Exercise material
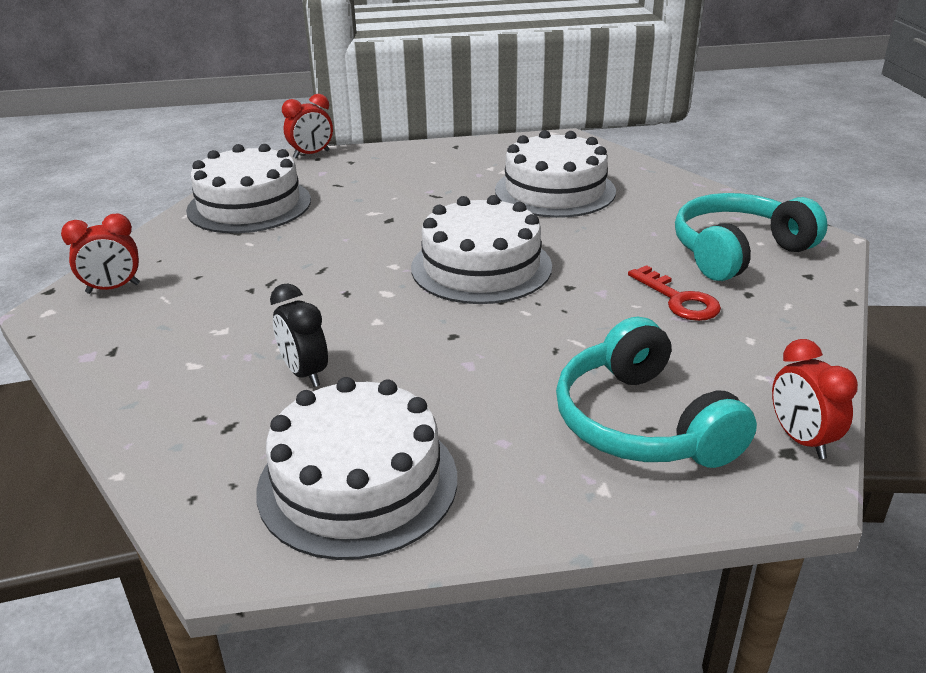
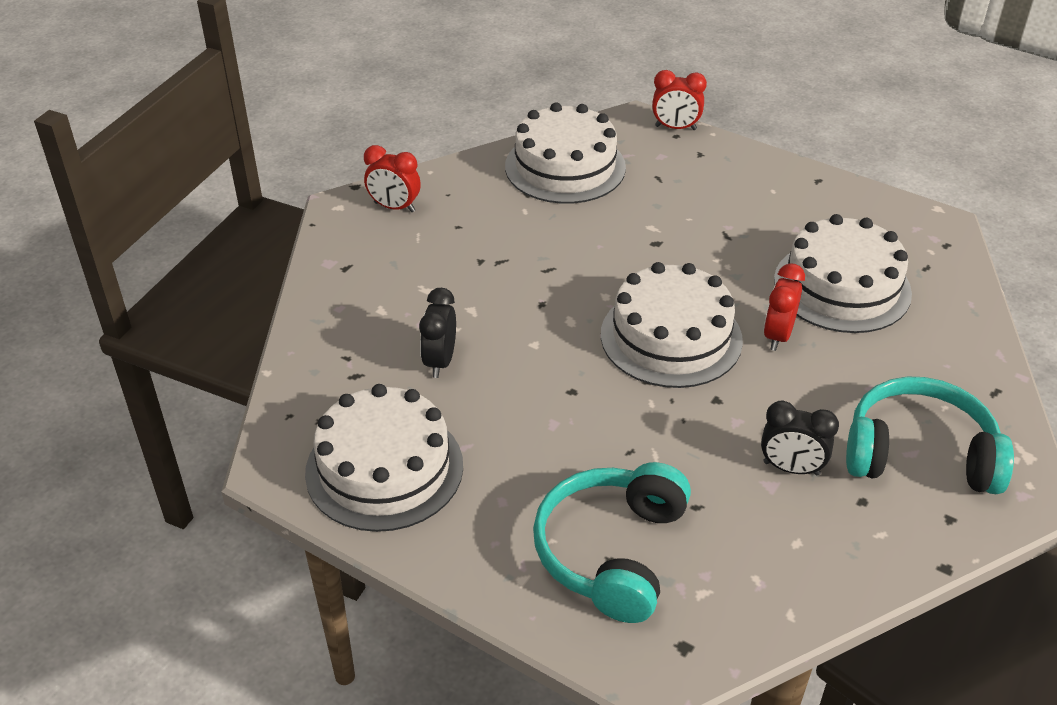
camera: 40 degrees right, 10 degrees up
(678, 299) = (791, 468): red key -> black clock
(801, 439) = (708, 645): red clock -> red clock (778, 336)

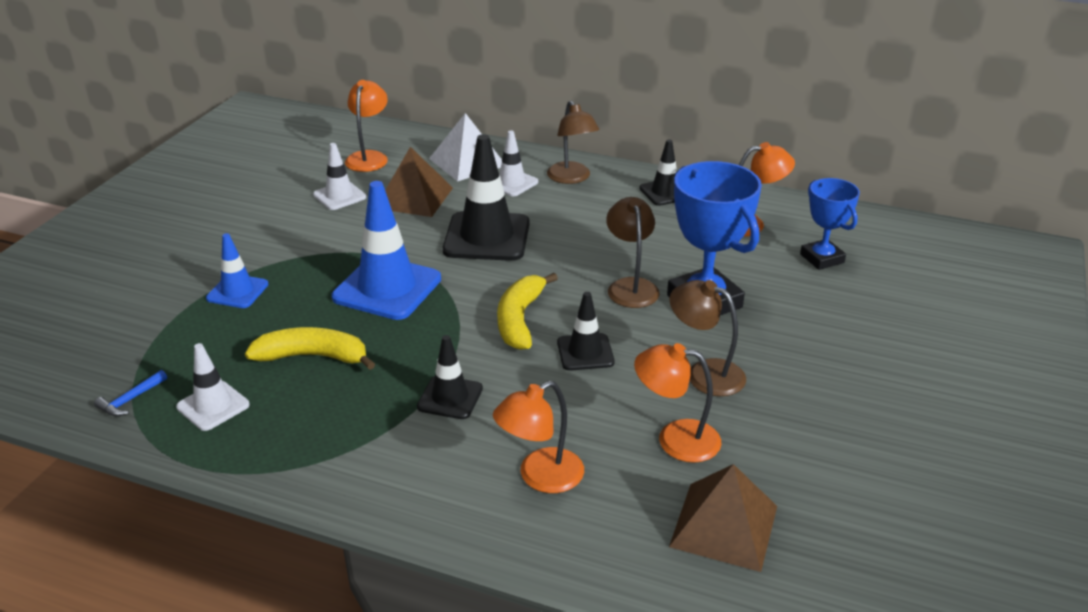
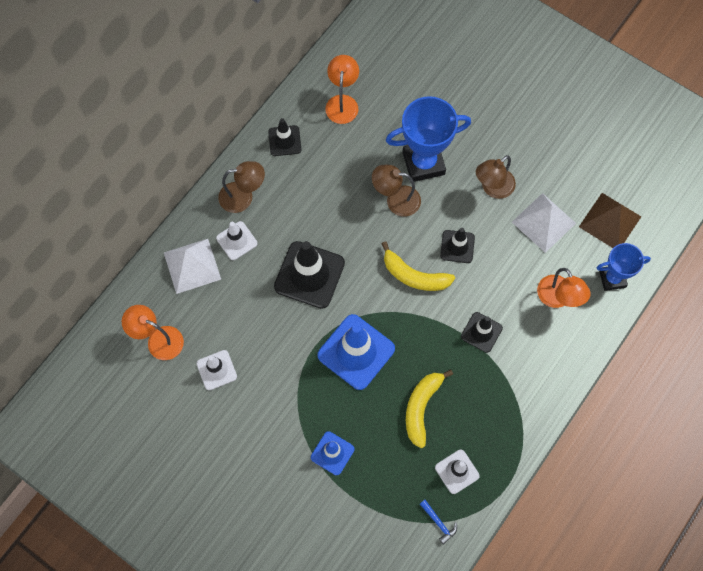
camera: 75 degrees left, 35 degrees up
(414, 198) = (237, 315): brown pyramid -> none
(675, 439) = (543, 222): orange lamp -> white pyramid
(822, 258) = (396, 78): blue trophy -> blue trophy (612, 279)

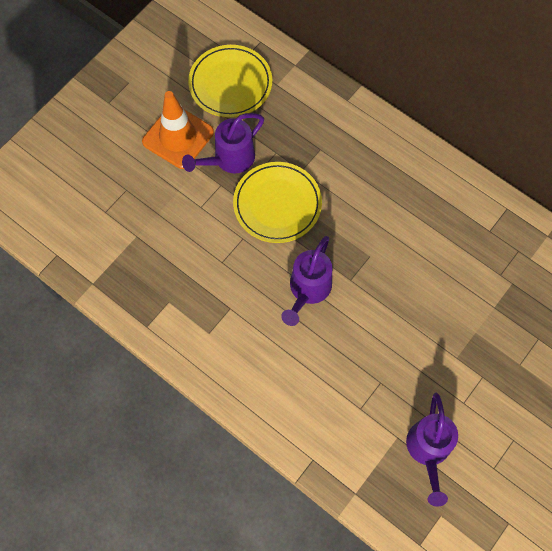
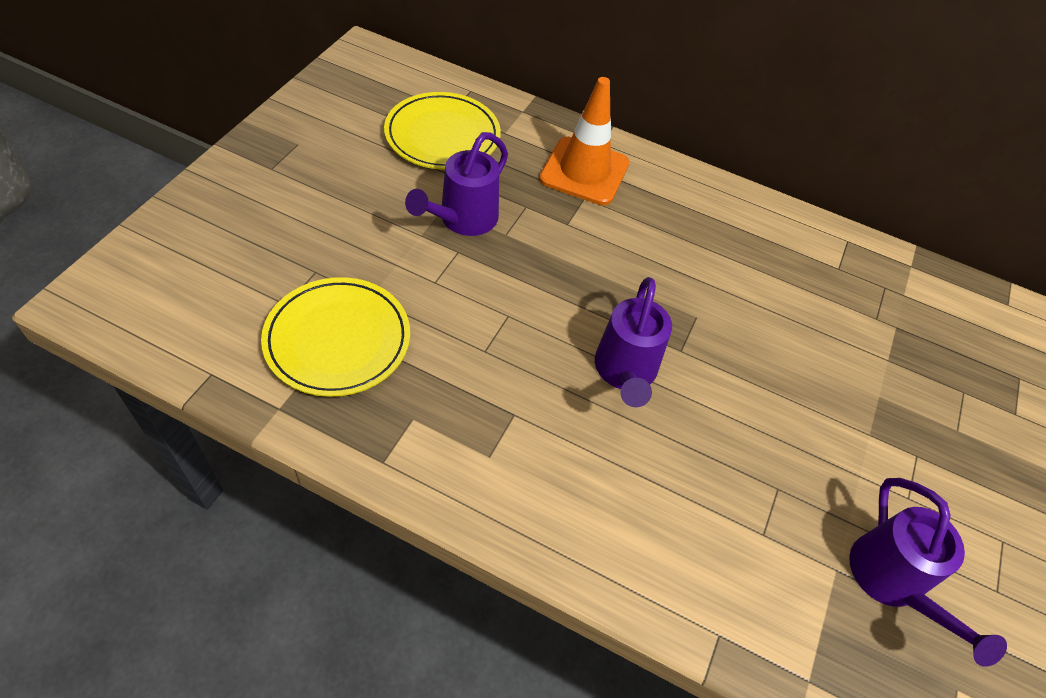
camera: 20 degrees left, 15 degrees down
(178, 137) = (382, 200): orange traffic cone -> orange traffic cone (584, 171)
(277, 204) = (546, 267): yellow plate -> yellow plate (338, 340)

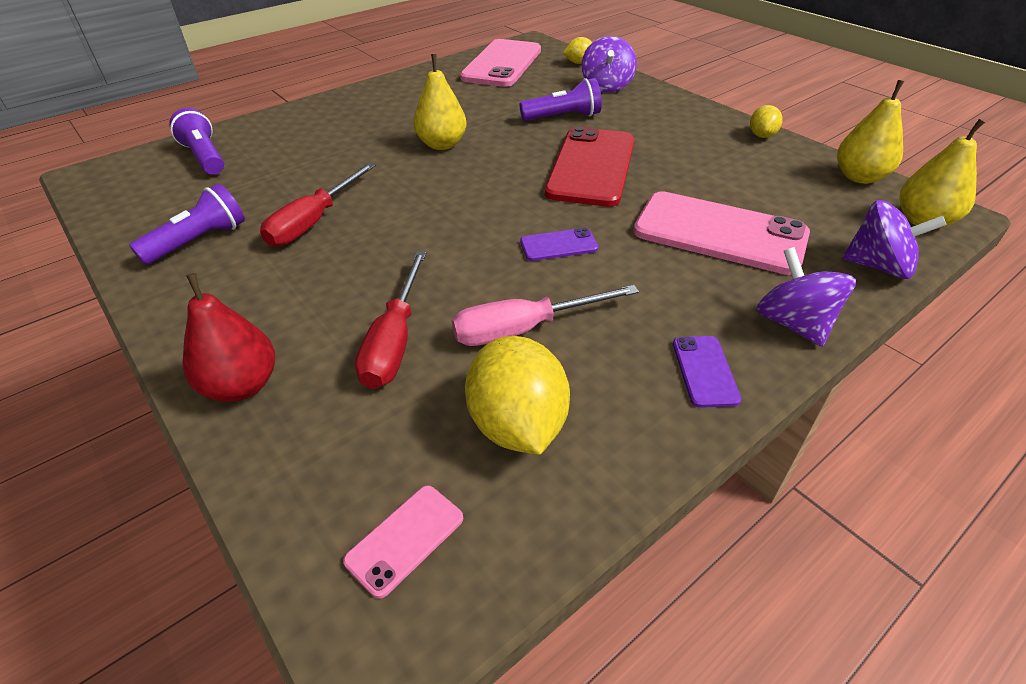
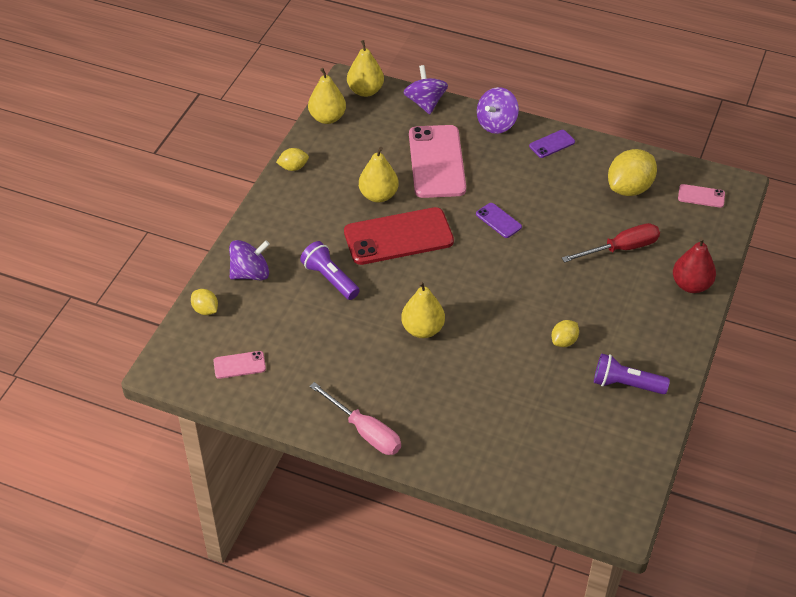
camera: 120 degrees left, 5 degrees up
(205, 157) = (544, 464): purple flashlight -> none
(313, 222) = (564, 341): red screwdriver -> yellow lemon
(502, 64) = (239, 365): pink phone -> pink phone, size x0.45
(524, 329) = (575, 208): pink screwdriver -> pink screwdriver (365, 431)
(675, 173) = (378, 195): none -> yellow pear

Task requirements
Keep the pictures out and write out the records exactly.

Task solution
camera: 40 degrees right, 10 degrees up
(678, 299) = (791, 468): red key -> black clock
(801, 439) = (708, 645): red clock -> red clock (778, 336)

camera: 75 degrees left, 35 degrees up
(414, 198) = (237, 315): brown pyramid -> none
(675, 439) = (543, 222): orange lamp -> white pyramid
(822, 258) = (396, 78): blue trophy -> blue trophy (612, 279)

camera: 20 degrees left, 15 degrees down
(178, 137) = (382, 200): orange traffic cone -> orange traffic cone (584, 171)
(277, 204) = (546, 267): yellow plate -> yellow plate (338, 340)

camera: 120 degrees left, 5 degrees up
(205, 157) = (544, 464): purple flashlight -> none
(313, 222) = (564, 341): red screwdriver -> yellow lemon
(502, 64) = (239, 365): pink phone -> pink phone, size x0.45
(524, 329) = (575, 208): pink screwdriver -> pink screwdriver (365, 431)
(675, 173) = (378, 195): none -> yellow pear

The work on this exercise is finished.